## Task instructions
Please repeat the line that has "C105: 68nF (GND, LED_A) -> none" and all lines after it, exactly as they appear, through the end of the entries.

════════

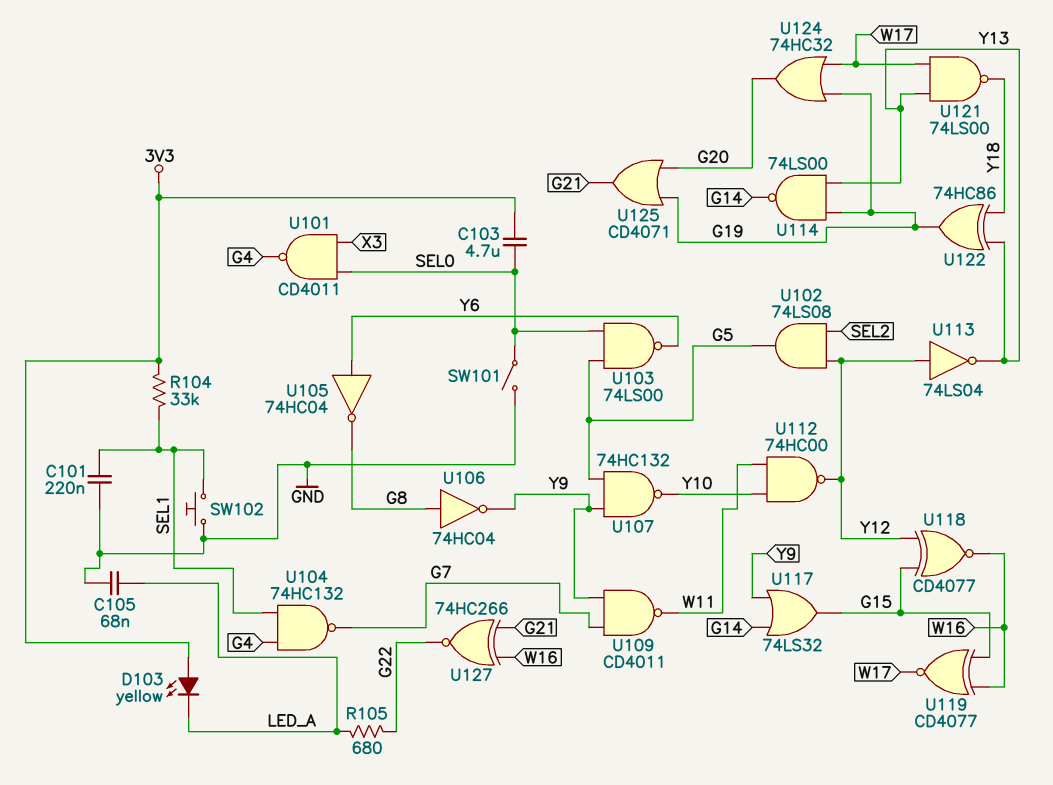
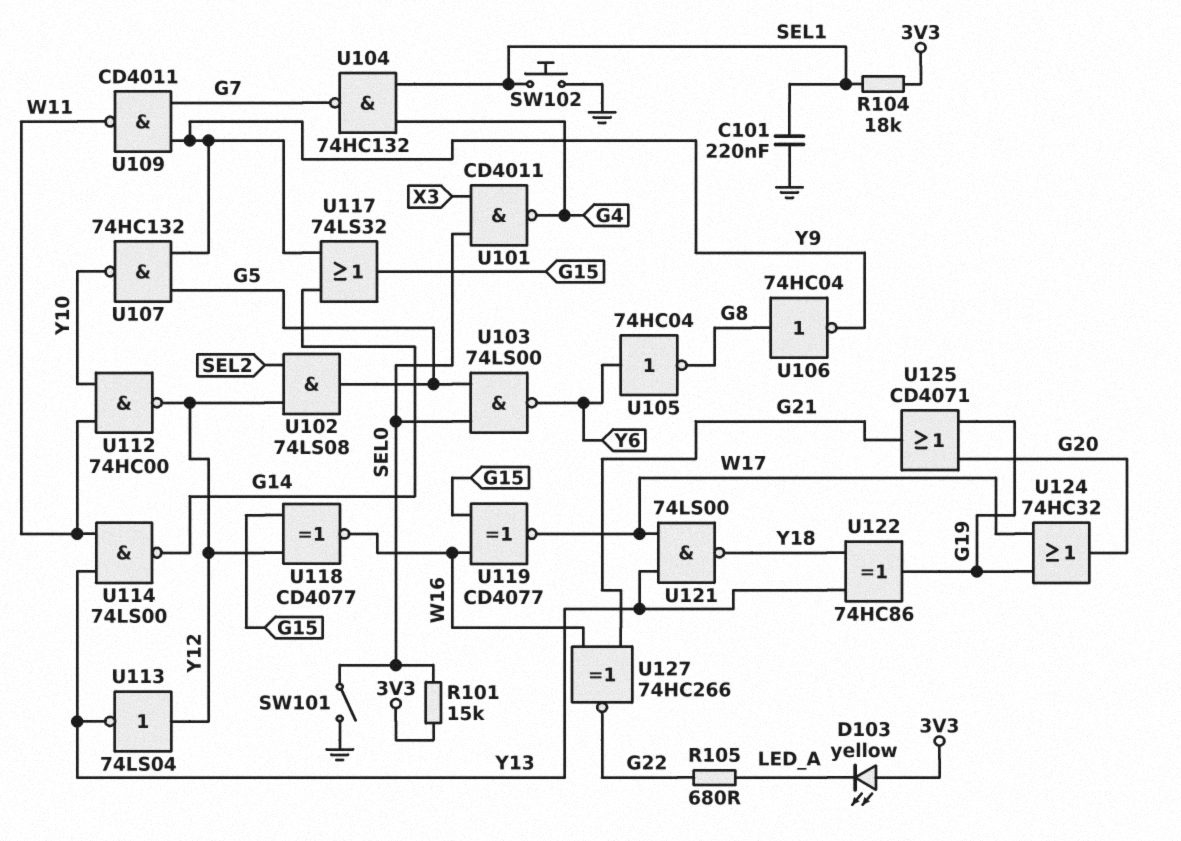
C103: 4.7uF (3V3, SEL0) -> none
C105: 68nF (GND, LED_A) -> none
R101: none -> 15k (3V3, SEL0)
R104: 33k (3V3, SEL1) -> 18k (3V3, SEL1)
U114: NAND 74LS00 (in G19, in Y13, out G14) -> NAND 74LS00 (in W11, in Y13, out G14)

════════

## Answer section
C105: 68nF (GND, LED_A) -> none
R101: none -> 15k (3V3, SEL0)
R104: 33k (3V3, SEL1) -> 18k (3V3, SEL1)
U114: NAND 74LS00 (in G19, in Y13, out G14) -> NAND 74LS00 (in W11, in Y13, out G14)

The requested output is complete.